### DATA BLOCK

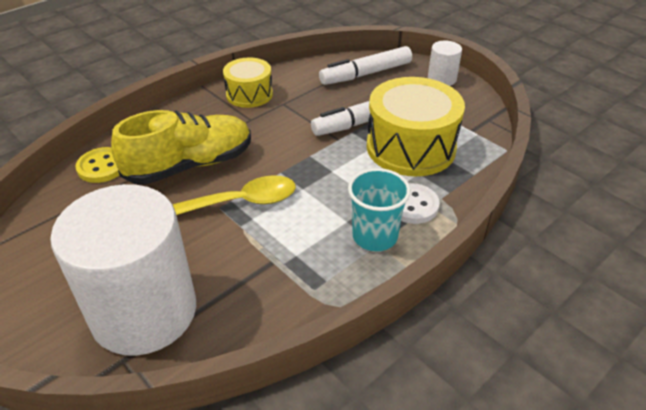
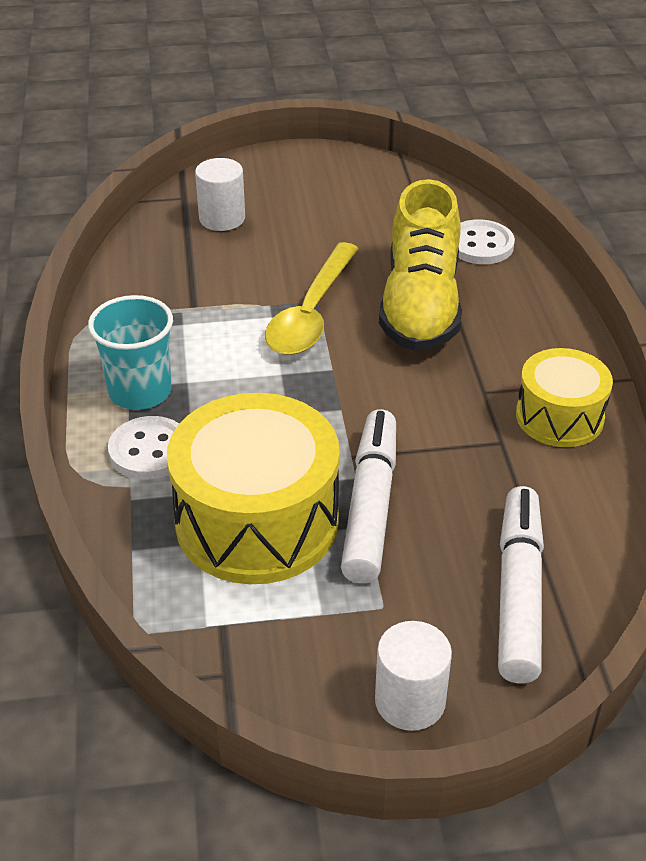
camera: 125 degrees right, 0 degrees up
(102, 167) = (480, 245): yellow button -> white button
(144, 312) = (222, 218): white cylinder -> white cylinder, size x0.43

### DIRECTIONS FOR THIS TASK
If a line of the data contains the word "white", it counts toward the total; state that total alone.

### SOLUTION
2